§ **RECORDED INFORMATION**
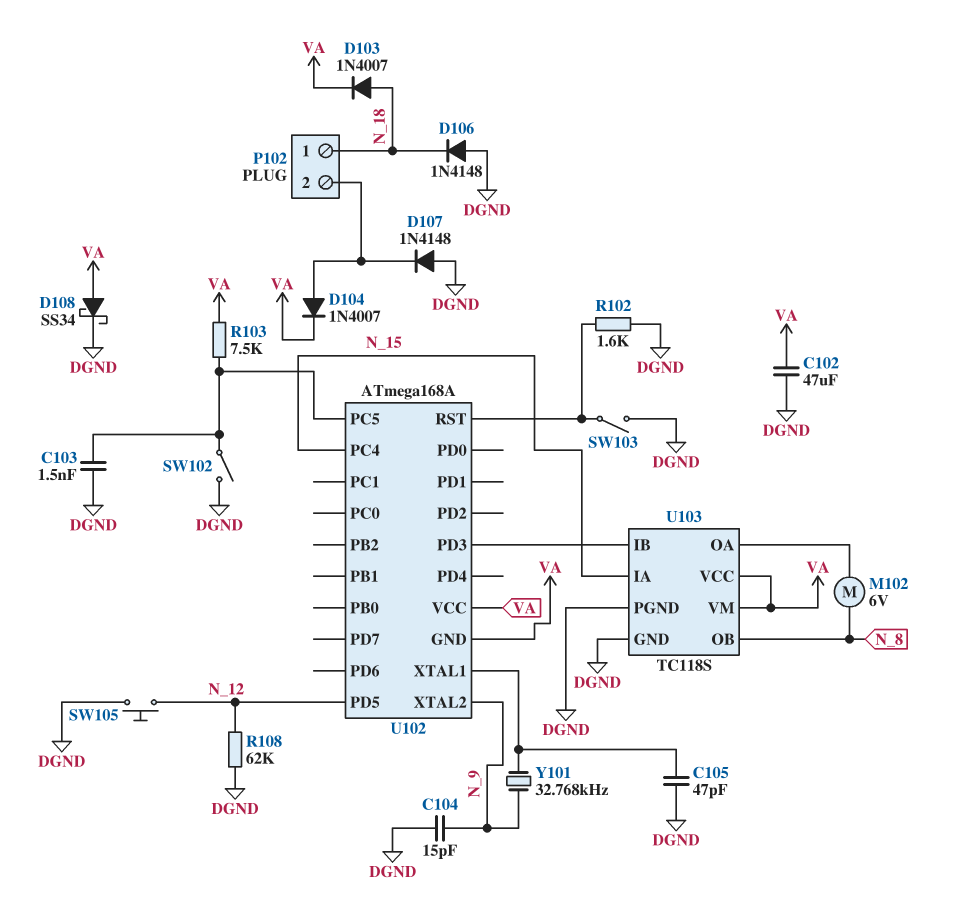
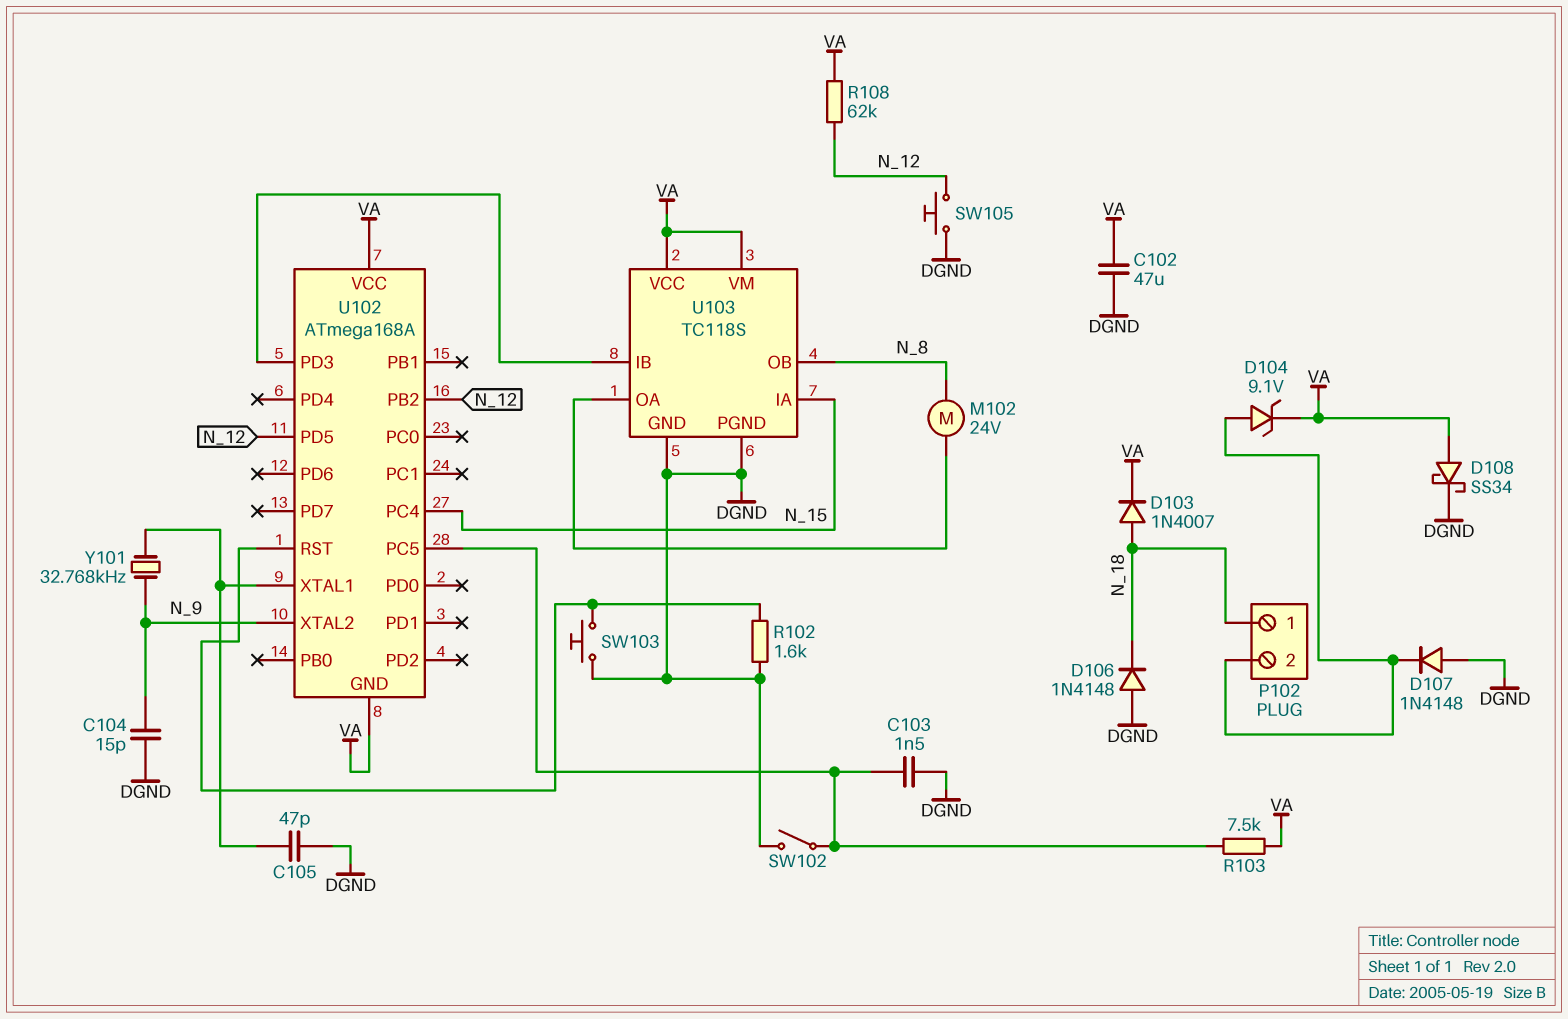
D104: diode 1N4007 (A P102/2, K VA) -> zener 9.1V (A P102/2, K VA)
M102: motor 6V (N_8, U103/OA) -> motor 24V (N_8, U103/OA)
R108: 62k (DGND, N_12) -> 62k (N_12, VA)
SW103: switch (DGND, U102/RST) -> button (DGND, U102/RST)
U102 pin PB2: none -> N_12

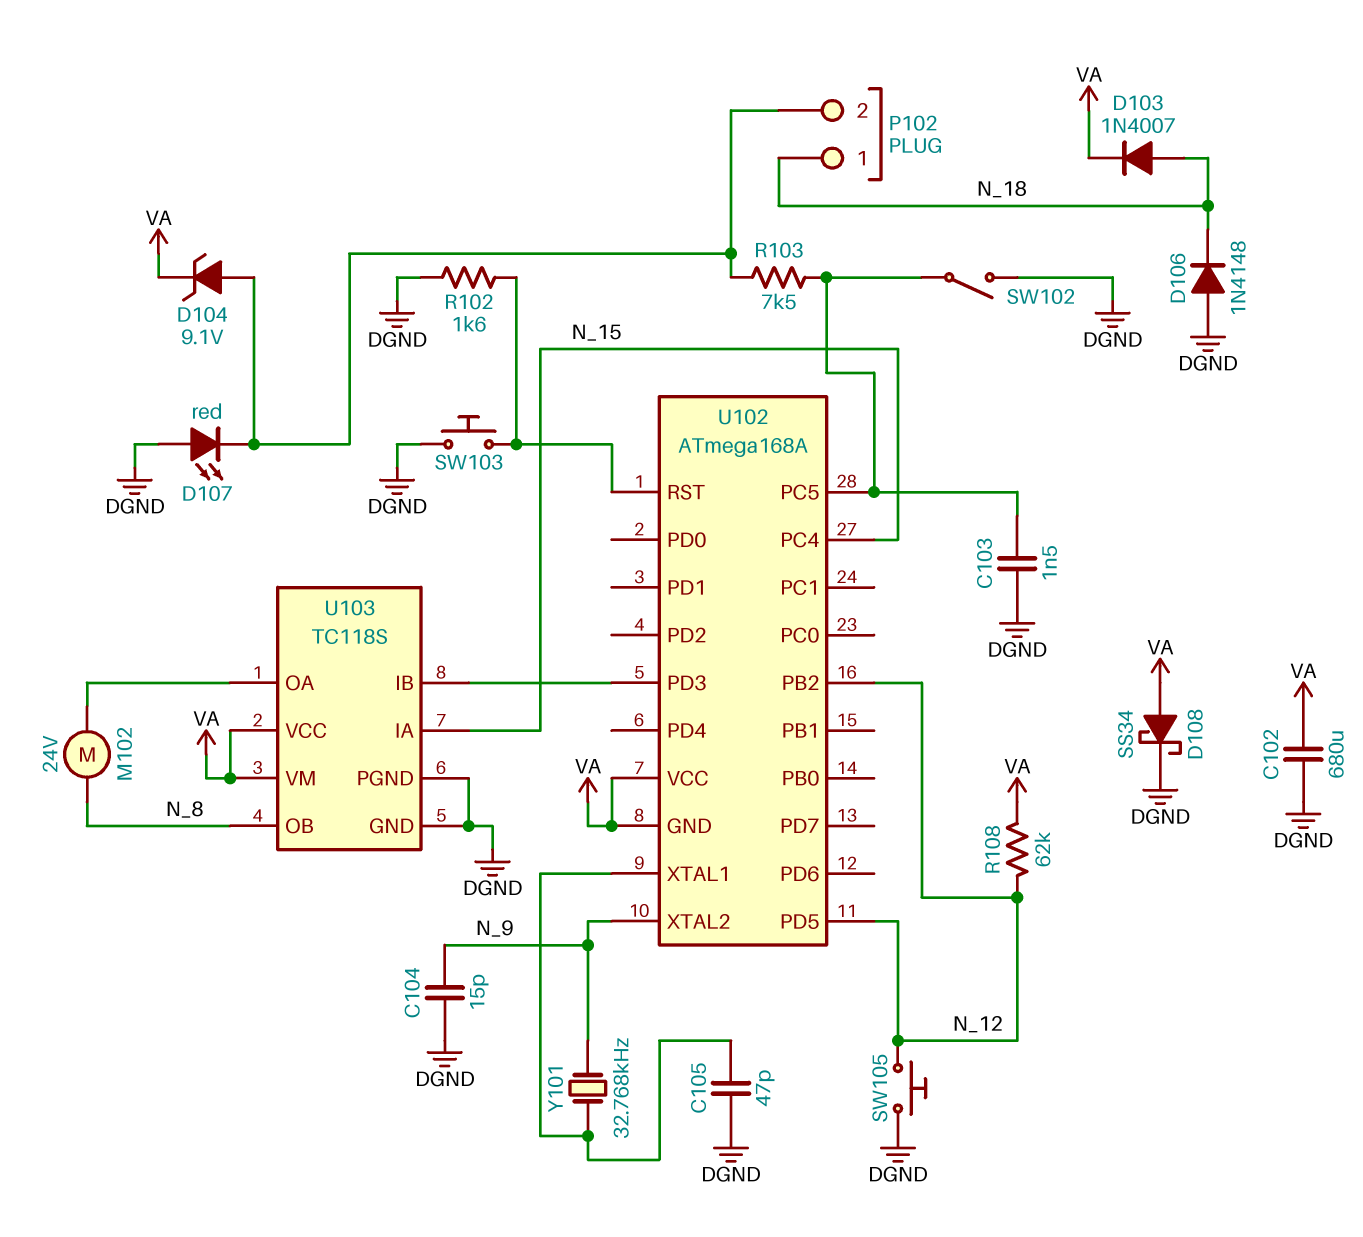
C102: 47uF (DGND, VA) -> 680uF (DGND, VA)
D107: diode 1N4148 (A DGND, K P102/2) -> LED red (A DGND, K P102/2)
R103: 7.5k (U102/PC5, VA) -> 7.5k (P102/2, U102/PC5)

---

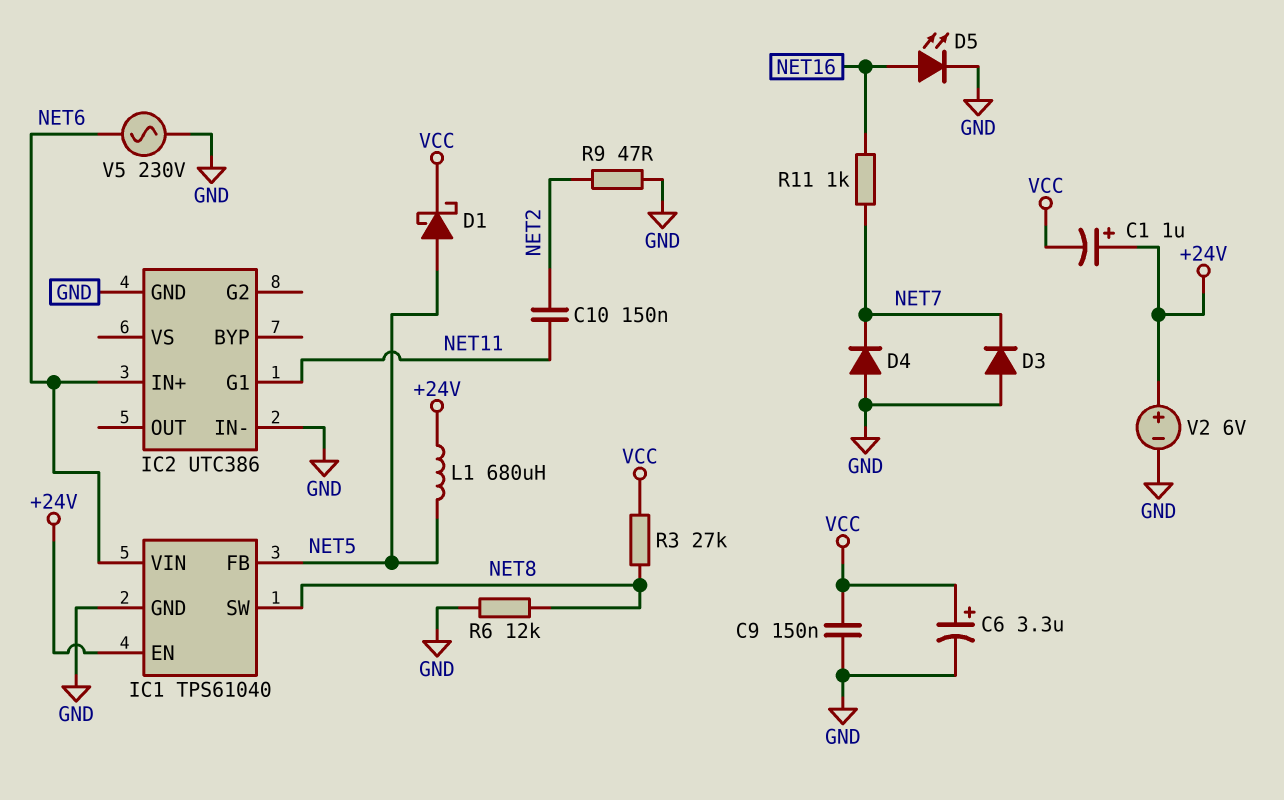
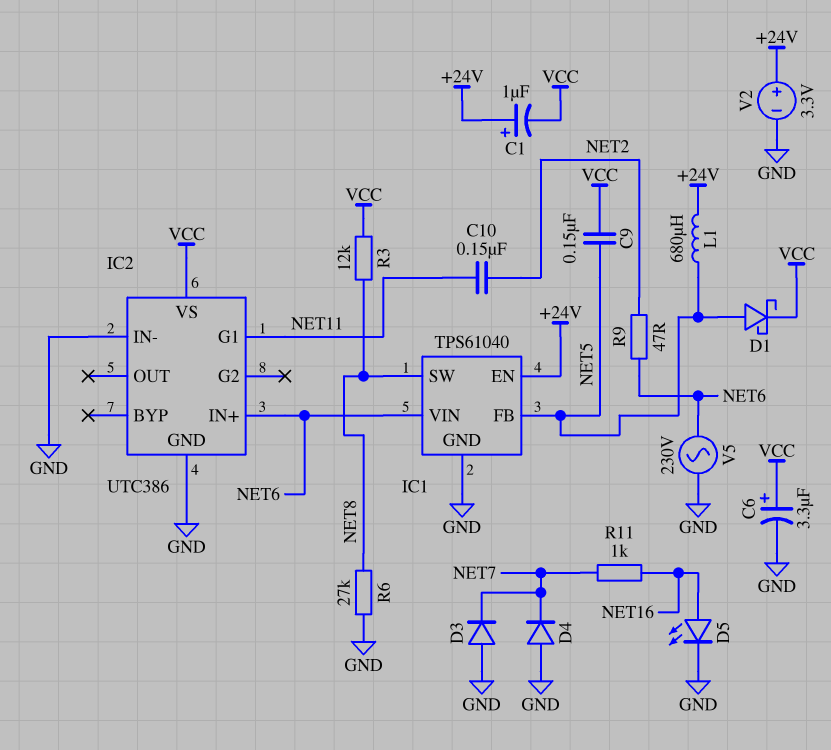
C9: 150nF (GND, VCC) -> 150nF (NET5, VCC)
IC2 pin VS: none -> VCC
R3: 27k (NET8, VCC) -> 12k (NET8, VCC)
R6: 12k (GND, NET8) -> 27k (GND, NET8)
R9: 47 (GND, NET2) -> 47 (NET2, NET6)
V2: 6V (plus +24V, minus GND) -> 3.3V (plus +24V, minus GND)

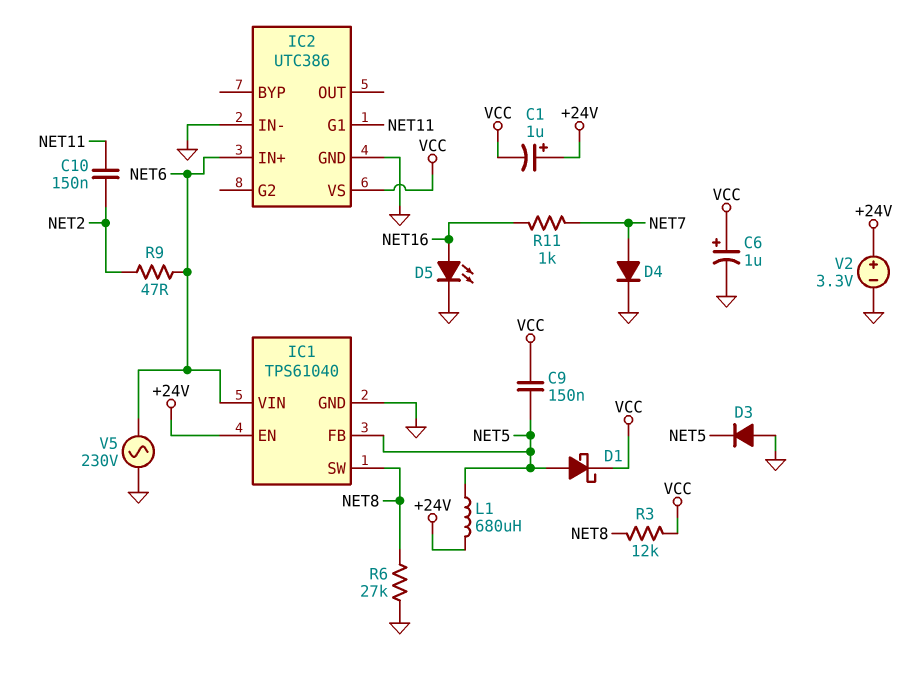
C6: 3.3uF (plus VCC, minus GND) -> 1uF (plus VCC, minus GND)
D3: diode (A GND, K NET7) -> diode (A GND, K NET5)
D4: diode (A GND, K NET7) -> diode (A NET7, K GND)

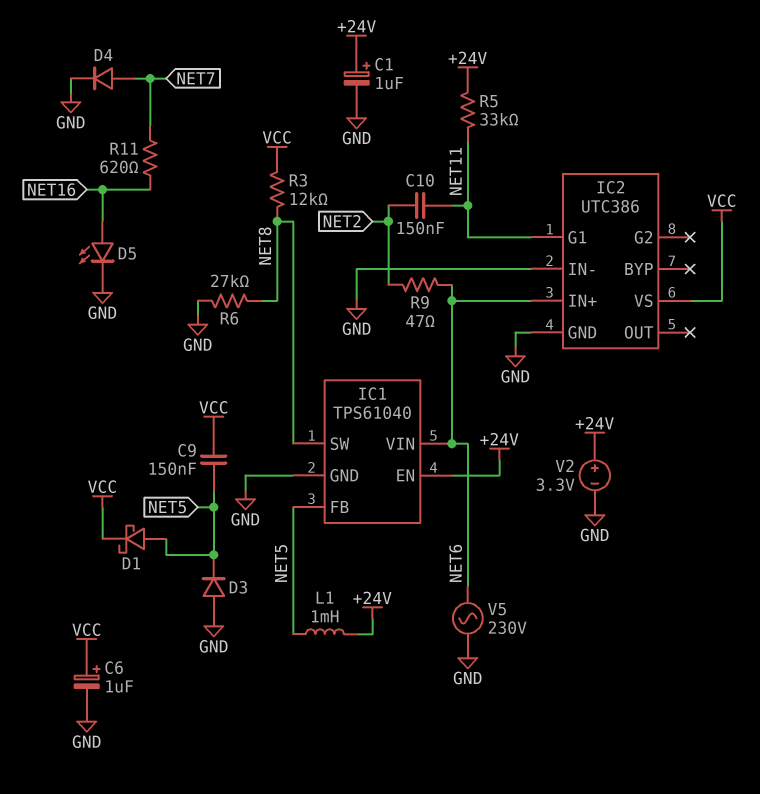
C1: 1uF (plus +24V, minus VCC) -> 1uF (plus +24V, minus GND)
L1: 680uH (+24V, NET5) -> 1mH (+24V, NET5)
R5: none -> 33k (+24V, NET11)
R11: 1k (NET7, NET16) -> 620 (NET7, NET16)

§ **REQUIREMENT**
Find where the line with "R6: 12k (GND, NET8) -> 27k (GND, NET8)" sits in the material above and where the line with "R11: 1k (NET7, NET16) -> 620 (NET7, NET16)" sits. Set down exactly the lines from the first to the second, both included and nothing else, without pictures.

§ **EXPECTED OUTPUT**
R6: 12k (GND, NET8) -> 27k (GND, NET8)
R9: 47 (GND, NET2) -> 47 (NET2, NET6)
V2: 6V (plus +24V, minus GND) -> 3.3V (plus +24V, minus GND)

C6: 3.3uF (plus VCC, minus GND) -> 1uF (plus VCC, minus GND)
D3: diode (A GND, K NET7) -> diode (A GND, K NET5)
D4: diode (A GND, K NET7) -> diode (A NET7, K GND)

C1: 1uF (plus +24V, minus VCC) -> 1uF (plus +24V, minus GND)
L1: 680uH (+24V, NET5) -> 1mH (+24V, NET5)
R5: none -> 33k (+24V, NET11)
R11: 1k (NET7, NET16) -> 620 (NET7, NET16)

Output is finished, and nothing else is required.